### What you need to do:
Look in the data below for the line that contains "(263, 552) = (725, 186): green". Copy that line and the remaining lines exactly.

[Object correspondence data]
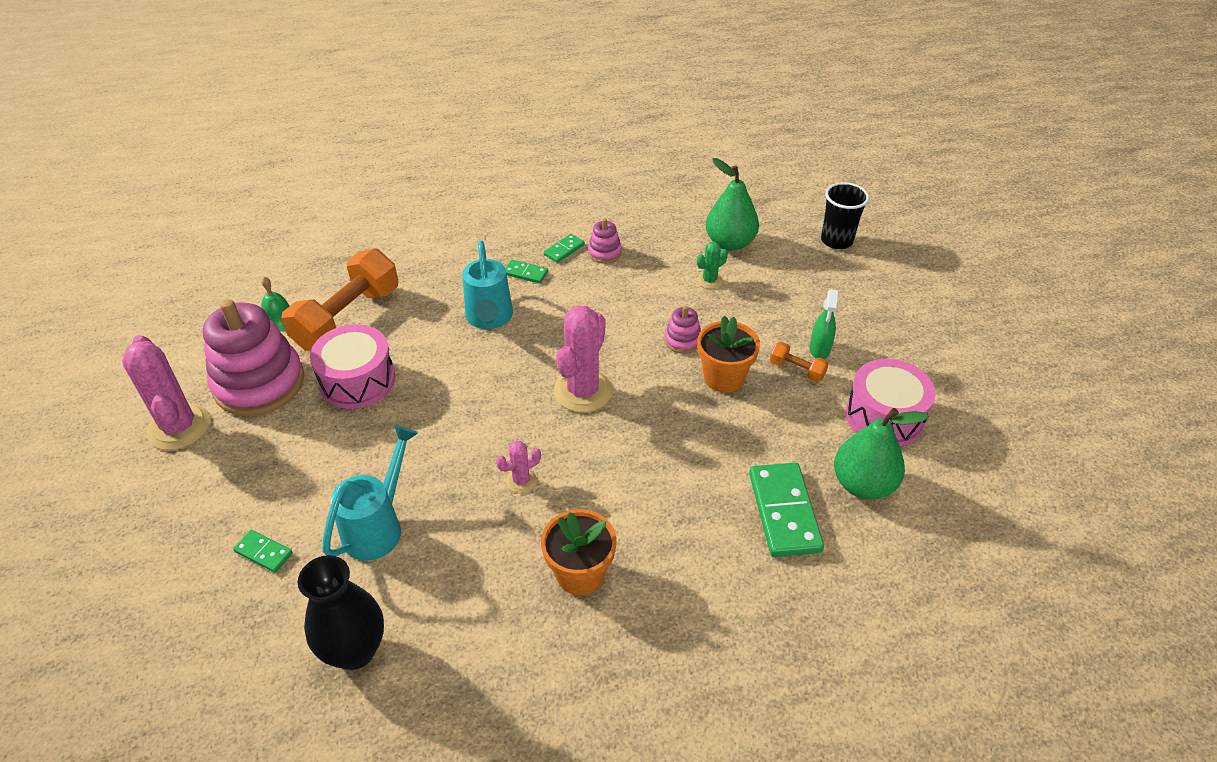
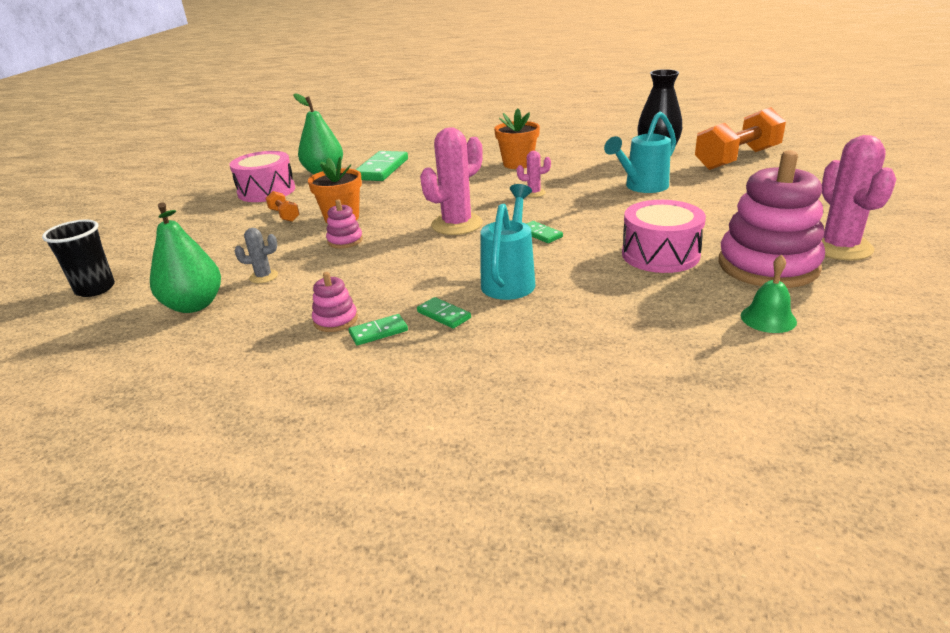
camera: 155 degrees left, 15 degrees down
(263, 552) = (725, 186): green domino -> green domino (540, 234)
(347, 318) = (676, 305): orange dumbbell -> orange dumbbell (737, 159)
(709, 280) = (263, 277): green cactus -> grey cactus
(819, 350) = (250, 222): green spray bottle -> none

### Output below:
(263, 552) = (725, 186): green domino -> green domino (540, 234)
(347, 318) = (676, 305): orange dumbbell -> orange dumbbell (737, 159)
(709, 280) = (263, 277): green cactus -> grey cactus
(819, 350) = (250, 222): green spray bottle -> none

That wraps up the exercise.